* _Raw data_
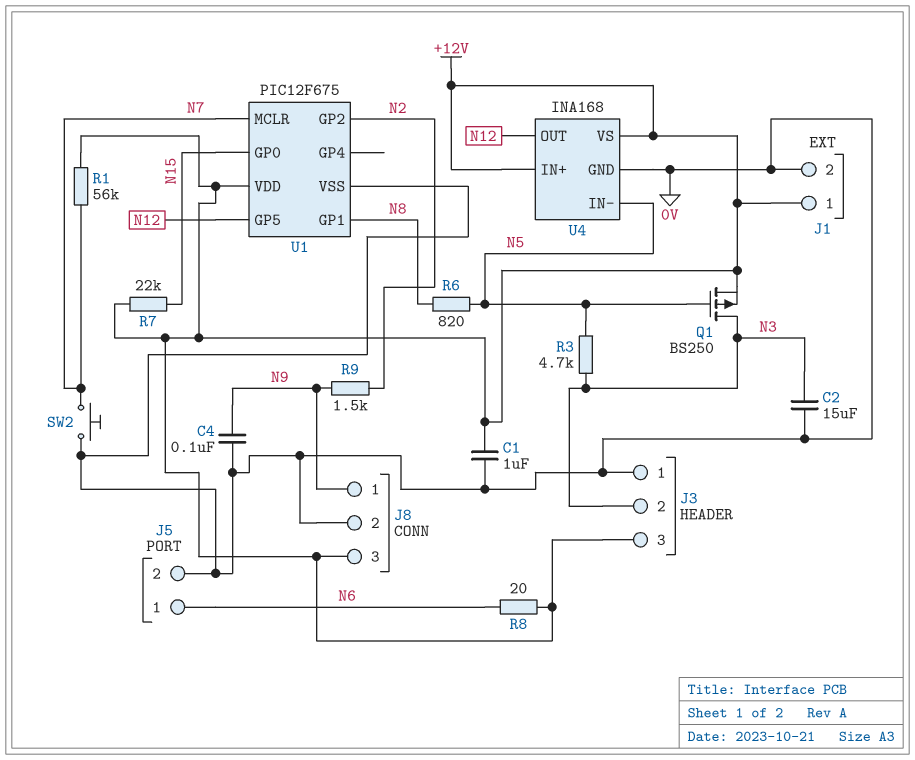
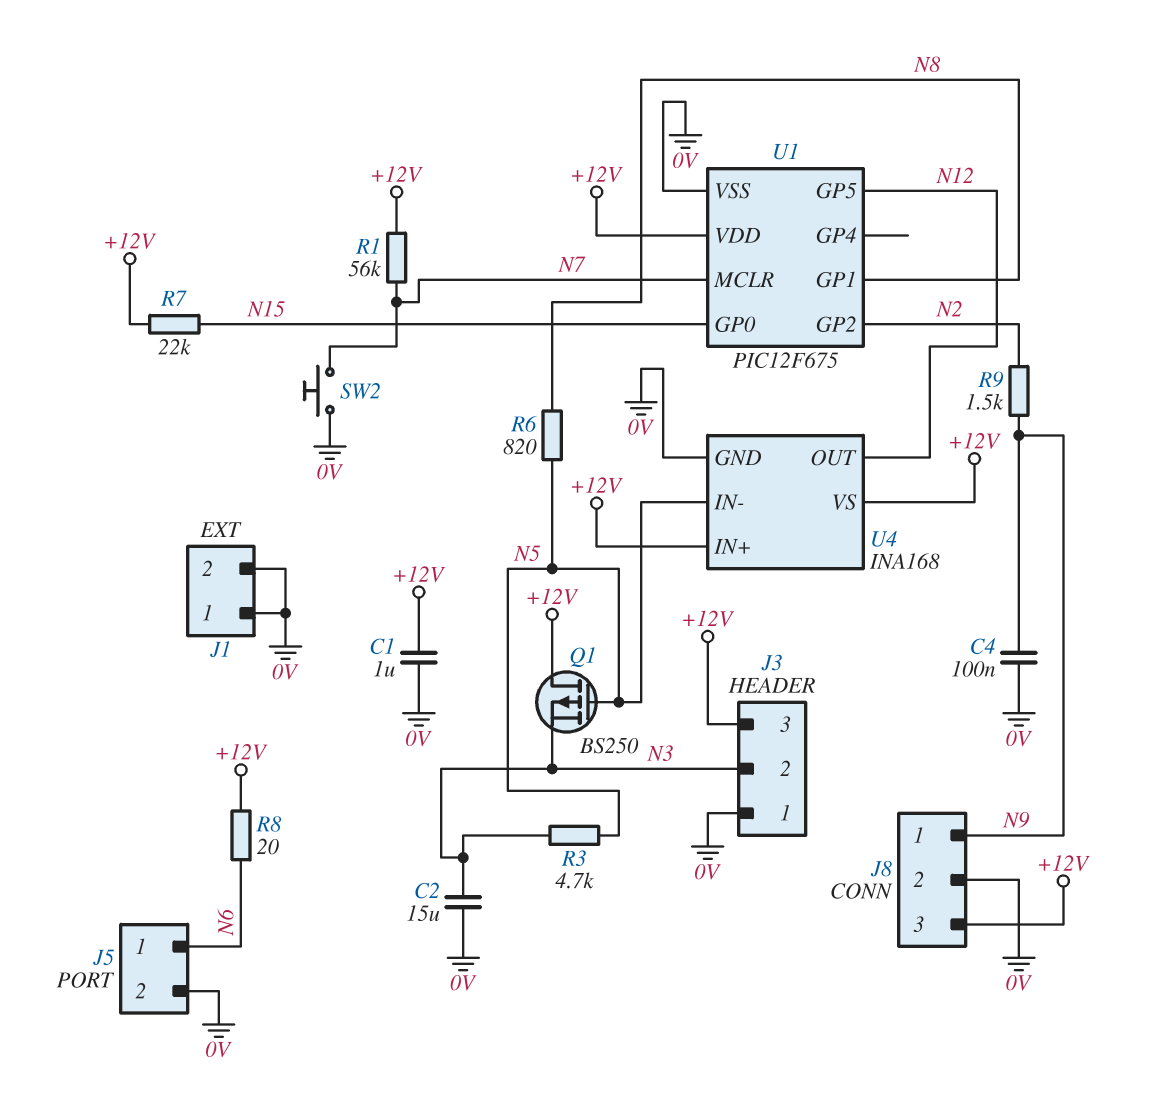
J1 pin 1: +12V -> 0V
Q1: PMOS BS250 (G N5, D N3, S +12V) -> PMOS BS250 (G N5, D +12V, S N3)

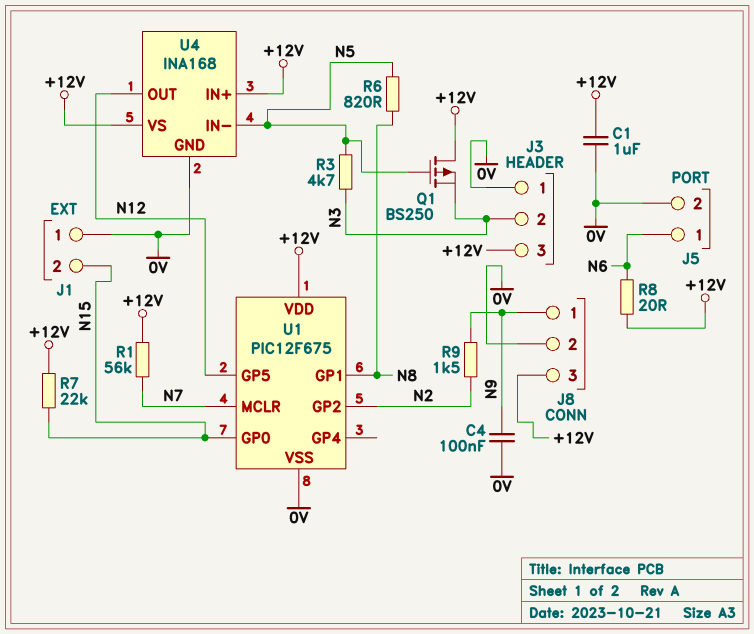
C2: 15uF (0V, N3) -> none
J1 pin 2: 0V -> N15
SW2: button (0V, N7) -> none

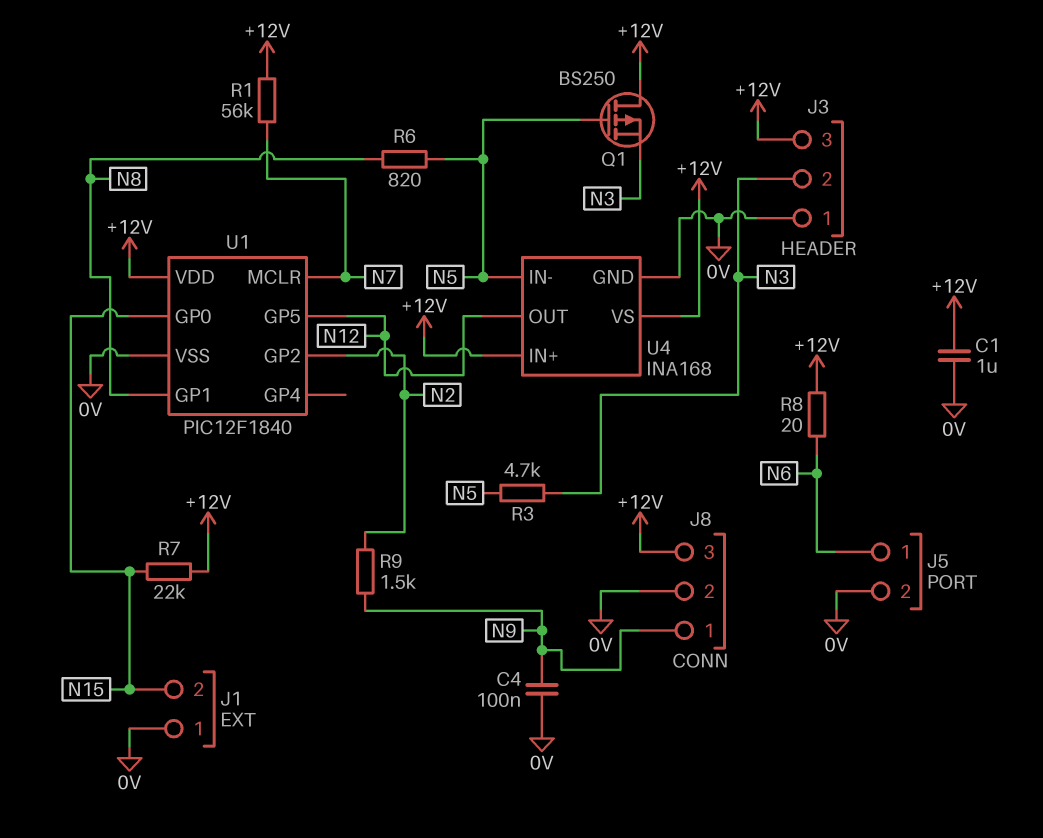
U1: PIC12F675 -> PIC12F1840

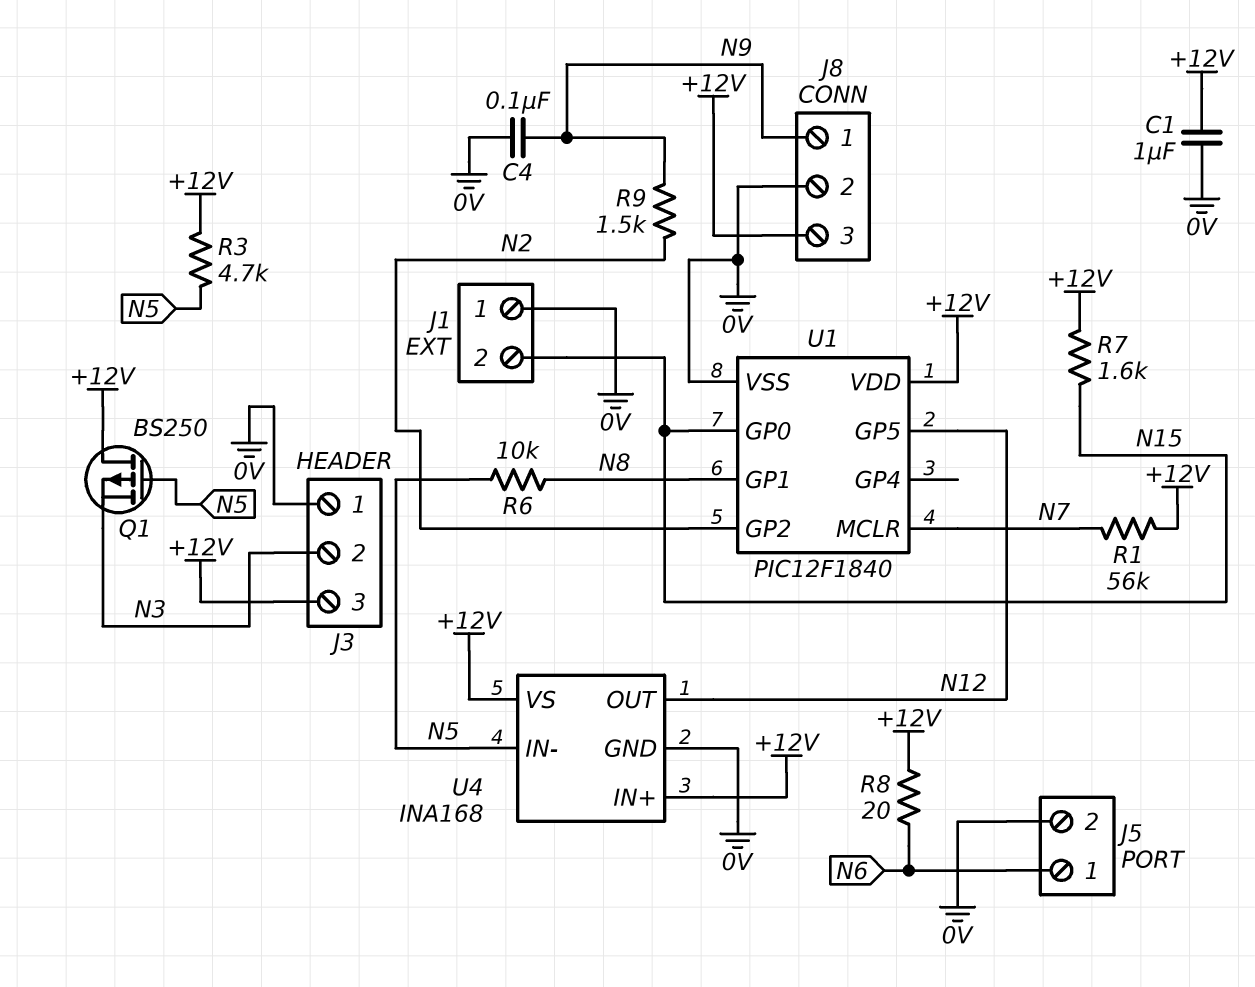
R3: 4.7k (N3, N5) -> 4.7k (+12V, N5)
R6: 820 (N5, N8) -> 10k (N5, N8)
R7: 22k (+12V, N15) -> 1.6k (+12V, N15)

==

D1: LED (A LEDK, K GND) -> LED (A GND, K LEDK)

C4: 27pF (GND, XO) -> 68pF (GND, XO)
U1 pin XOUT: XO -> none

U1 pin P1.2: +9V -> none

* _Task statement_
Lines wanted from the entries above: the one with "C2: 15uF (0V, N3) -> none", the one with "R7: 22k (+12V, N15) -> 1.6k (+12V, N15)", and all lines between. Please copy them exactly, without the pictures and without anything else.

* _Your response_
C2: 15uF (0V, N3) -> none
J1 pin 2: 0V -> N15
SW2: button (0V, N7) -> none

U1: PIC12F675 -> PIC12F1840

R3: 4.7k (N3, N5) -> 4.7k (+12V, N5)
R6: 820 (N5, N8) -> 10k (N5, N8)
R7: 22k (+12V, N15) -> 1.6k (+12V, N15)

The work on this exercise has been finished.